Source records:

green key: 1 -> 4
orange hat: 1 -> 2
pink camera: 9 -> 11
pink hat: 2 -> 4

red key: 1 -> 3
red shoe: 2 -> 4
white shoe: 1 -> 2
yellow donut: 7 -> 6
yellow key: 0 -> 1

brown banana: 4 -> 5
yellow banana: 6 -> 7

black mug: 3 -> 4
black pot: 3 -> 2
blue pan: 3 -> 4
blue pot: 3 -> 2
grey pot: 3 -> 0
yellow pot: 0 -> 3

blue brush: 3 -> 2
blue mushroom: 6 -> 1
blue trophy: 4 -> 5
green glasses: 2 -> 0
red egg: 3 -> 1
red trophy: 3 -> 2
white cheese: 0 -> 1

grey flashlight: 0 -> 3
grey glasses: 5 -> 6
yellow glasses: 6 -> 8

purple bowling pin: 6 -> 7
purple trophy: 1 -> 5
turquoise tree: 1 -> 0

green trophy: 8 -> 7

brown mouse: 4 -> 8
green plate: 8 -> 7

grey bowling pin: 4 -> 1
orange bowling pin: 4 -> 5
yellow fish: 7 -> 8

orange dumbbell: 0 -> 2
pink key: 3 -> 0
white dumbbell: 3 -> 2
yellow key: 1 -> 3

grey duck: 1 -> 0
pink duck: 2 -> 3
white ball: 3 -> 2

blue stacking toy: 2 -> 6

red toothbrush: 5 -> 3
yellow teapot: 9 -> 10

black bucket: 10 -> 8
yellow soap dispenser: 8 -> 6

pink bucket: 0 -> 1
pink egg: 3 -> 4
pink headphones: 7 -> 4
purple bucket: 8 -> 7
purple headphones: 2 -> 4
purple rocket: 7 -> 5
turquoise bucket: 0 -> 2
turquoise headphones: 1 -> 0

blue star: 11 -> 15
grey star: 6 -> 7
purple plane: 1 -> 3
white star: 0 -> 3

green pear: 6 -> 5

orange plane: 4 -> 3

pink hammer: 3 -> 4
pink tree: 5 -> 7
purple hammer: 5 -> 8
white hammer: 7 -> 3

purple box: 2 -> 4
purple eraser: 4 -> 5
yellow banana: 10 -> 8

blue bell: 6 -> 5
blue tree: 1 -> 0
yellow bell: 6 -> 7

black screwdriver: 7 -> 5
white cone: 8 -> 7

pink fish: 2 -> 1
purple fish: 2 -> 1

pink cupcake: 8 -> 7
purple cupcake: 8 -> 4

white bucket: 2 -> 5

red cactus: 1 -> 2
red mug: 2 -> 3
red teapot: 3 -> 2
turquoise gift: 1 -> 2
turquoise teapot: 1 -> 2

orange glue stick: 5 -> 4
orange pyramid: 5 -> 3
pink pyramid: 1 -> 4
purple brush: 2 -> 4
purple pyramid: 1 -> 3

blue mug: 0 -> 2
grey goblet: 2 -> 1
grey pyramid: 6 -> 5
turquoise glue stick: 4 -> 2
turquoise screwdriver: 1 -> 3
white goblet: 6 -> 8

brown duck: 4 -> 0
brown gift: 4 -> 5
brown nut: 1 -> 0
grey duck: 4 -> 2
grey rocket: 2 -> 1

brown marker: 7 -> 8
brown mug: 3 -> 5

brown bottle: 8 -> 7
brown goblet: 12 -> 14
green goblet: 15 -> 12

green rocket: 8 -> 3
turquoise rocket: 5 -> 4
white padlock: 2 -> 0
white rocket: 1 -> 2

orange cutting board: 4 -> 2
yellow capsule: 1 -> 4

» **TASK PROMPT**: Print the lines above from the one with "pink pyramid: 1 -> 4" through the one with "brown mug: 3 -> 5", both included, exactly as written and nothing more.

» **WRITTEN SOLUTION**:
pink pyramid: 1 -> 4
purple brush: 2 -> 4
purple pyramid: 1 -> 3

blue mug: 0 -> 2
grey goblet: 2 -> 1
grey pyramid: 6 -> 5
turquoise glue stick: 4 -> 2
turquoise screwdriver: 1 -> 3
white goblet: 6 -> 8

brown duck: 4 -> 0
brown gift: 4 -> 5
brown nut: 1 -> 0
grey duck: 4 -> 2
grey rocket: 2 -> 1

brown marker: 7 -> 8
brown mug: 3 -> 5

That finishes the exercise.